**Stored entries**
⁂

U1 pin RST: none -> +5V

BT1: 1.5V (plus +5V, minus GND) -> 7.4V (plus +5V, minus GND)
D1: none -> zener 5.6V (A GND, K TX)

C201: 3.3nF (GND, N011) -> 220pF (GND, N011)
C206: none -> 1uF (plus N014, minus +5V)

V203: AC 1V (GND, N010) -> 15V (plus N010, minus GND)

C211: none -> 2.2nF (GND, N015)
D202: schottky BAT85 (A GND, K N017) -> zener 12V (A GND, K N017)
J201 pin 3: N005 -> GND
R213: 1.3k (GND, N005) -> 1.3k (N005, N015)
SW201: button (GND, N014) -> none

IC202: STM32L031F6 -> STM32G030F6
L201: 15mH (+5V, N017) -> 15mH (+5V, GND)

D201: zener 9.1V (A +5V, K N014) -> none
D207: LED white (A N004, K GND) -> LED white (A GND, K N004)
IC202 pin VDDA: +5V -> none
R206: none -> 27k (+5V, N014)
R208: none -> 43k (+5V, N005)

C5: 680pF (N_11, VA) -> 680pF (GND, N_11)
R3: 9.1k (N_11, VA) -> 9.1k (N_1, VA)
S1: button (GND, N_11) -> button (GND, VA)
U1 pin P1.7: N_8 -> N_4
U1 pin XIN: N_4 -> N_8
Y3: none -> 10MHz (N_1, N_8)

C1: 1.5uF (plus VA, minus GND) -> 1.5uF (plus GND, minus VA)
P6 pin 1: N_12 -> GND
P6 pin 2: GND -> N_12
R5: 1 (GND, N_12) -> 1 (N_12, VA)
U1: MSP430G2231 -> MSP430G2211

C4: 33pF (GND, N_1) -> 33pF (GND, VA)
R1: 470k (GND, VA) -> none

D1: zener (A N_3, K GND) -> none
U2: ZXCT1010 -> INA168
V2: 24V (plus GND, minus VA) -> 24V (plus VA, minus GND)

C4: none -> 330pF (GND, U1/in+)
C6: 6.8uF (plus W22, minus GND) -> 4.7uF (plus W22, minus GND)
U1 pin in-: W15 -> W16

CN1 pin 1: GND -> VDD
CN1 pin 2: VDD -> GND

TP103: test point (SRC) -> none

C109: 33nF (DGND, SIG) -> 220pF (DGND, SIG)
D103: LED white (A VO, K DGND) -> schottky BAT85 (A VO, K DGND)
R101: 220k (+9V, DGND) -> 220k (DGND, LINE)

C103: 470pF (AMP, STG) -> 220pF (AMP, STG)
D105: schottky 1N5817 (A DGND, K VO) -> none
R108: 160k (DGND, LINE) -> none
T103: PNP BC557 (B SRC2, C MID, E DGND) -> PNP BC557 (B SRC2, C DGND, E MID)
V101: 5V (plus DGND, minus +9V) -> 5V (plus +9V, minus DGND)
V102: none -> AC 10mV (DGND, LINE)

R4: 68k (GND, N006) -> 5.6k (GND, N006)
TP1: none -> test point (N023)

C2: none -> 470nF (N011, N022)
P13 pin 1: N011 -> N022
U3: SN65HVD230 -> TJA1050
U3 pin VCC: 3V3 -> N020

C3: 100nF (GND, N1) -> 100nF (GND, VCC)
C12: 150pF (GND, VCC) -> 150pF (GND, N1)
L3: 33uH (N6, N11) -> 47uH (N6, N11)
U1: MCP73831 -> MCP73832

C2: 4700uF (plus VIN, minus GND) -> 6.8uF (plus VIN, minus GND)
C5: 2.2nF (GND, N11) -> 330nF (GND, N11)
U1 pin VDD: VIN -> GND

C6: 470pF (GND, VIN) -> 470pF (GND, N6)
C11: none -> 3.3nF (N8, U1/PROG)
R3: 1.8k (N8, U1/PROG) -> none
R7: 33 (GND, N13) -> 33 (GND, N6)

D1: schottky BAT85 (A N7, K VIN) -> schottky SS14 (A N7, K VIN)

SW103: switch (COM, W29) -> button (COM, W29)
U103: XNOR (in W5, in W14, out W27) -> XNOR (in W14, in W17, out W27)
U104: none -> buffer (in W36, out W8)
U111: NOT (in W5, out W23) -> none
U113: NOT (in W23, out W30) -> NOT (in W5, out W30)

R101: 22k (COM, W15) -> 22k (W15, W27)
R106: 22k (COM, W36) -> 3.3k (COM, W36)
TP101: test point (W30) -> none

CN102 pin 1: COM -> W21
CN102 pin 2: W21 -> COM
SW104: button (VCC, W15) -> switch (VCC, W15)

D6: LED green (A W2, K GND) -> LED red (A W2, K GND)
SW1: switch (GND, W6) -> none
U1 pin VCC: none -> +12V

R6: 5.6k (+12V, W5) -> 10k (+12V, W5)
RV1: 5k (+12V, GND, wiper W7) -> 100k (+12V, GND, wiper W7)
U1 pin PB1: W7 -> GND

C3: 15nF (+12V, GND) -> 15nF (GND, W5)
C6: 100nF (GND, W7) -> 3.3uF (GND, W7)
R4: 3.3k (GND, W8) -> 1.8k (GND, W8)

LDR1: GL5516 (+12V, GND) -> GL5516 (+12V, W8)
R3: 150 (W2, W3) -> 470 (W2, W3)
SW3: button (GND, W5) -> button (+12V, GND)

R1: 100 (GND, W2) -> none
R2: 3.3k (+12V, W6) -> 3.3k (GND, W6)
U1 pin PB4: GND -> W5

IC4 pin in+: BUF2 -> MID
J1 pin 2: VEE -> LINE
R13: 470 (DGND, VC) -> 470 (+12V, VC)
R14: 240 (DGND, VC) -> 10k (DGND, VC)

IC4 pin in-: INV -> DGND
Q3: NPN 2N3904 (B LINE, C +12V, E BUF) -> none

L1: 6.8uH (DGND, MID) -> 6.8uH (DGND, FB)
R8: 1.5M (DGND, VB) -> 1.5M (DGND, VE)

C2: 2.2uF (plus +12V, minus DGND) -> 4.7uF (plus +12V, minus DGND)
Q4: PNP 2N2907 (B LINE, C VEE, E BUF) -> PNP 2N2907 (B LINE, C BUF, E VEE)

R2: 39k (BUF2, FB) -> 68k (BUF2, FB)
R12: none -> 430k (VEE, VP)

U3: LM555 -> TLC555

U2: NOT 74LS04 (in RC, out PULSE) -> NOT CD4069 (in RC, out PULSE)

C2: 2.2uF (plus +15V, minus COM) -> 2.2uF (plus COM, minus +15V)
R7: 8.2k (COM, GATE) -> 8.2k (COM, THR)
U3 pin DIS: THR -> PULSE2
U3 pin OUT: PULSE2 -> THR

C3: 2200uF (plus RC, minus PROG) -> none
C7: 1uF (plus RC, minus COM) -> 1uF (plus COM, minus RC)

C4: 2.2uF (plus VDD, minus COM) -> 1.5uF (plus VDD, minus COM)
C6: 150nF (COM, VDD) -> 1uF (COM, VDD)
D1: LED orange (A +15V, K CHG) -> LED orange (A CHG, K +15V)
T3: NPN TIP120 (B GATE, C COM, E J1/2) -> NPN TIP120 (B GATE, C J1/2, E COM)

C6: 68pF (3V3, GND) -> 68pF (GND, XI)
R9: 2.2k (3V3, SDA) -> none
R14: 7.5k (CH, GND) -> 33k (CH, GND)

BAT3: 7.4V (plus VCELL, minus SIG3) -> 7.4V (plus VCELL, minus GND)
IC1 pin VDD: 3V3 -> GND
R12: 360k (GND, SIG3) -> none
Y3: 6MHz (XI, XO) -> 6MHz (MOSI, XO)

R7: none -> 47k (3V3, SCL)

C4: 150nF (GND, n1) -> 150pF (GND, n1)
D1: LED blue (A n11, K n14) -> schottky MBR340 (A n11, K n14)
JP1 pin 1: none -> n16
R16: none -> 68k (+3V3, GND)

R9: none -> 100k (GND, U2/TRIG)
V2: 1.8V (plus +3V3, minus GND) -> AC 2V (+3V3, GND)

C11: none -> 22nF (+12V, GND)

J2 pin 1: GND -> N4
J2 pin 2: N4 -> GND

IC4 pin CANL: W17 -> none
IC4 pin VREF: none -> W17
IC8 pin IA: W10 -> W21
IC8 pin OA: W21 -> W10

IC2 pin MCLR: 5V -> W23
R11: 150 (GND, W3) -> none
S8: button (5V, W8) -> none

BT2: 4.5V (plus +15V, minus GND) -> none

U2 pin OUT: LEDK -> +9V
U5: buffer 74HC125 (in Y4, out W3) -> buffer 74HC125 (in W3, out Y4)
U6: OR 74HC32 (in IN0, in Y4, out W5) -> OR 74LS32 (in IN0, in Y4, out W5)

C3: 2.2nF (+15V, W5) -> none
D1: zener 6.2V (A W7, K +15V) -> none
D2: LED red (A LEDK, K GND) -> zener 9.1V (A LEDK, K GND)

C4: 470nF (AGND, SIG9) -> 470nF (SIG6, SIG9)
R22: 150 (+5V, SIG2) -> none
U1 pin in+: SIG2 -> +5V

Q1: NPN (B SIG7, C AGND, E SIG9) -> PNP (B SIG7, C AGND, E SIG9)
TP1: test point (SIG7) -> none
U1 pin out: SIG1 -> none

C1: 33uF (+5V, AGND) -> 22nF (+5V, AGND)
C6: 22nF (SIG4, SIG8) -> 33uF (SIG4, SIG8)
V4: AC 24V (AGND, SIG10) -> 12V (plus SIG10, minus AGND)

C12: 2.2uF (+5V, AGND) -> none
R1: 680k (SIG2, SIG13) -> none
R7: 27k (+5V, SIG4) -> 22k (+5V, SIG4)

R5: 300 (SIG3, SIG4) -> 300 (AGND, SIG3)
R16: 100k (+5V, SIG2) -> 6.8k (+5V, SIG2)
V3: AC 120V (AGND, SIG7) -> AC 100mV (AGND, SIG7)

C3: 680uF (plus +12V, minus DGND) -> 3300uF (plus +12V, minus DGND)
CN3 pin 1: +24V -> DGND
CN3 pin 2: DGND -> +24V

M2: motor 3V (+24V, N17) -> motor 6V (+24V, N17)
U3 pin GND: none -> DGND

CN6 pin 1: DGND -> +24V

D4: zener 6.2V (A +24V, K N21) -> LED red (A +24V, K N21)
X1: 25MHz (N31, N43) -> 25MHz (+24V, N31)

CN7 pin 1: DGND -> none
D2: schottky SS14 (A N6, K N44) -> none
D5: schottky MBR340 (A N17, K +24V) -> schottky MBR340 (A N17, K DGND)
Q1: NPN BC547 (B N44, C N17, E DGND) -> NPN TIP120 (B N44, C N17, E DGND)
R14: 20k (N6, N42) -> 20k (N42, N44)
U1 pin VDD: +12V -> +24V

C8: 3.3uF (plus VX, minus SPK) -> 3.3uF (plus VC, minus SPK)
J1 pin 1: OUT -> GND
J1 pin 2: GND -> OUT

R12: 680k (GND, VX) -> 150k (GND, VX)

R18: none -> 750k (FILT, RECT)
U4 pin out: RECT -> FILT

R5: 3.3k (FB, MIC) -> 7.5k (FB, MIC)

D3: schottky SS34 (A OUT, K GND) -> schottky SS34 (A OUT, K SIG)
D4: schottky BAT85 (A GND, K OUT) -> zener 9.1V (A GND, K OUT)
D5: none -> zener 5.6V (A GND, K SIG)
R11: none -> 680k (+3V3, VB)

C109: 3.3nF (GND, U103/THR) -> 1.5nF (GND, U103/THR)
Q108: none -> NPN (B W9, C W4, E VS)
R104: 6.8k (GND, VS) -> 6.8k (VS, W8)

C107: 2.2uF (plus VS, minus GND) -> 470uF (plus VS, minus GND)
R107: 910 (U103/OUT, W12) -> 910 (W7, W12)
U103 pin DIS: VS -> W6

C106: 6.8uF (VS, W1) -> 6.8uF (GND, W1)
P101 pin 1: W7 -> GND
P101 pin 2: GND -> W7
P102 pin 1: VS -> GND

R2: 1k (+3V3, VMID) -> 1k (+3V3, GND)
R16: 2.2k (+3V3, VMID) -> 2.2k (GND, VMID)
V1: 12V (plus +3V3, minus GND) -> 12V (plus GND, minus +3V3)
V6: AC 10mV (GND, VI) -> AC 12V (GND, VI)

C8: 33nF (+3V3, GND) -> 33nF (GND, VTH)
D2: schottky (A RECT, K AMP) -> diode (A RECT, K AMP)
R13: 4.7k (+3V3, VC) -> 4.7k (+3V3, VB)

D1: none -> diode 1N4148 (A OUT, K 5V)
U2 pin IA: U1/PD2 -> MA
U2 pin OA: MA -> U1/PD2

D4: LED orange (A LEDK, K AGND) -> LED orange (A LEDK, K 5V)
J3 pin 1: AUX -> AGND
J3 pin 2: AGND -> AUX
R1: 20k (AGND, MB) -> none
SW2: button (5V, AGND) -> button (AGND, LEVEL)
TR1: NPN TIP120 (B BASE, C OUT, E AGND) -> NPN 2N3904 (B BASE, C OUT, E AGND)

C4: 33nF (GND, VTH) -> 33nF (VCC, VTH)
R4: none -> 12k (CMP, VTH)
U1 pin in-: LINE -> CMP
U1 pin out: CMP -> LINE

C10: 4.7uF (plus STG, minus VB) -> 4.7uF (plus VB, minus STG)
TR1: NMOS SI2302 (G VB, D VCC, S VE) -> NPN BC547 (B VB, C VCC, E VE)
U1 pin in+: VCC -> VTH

⁂

**Required action**
The answer must consist of every line from the entries that holds the string "buffer".

**Output for this task**
U104: none -> buffer (in W36, out W8)
U5: buffer 74HC125 (in Y4, out W3) -> buffer 74HC125 (in W3, out Y4)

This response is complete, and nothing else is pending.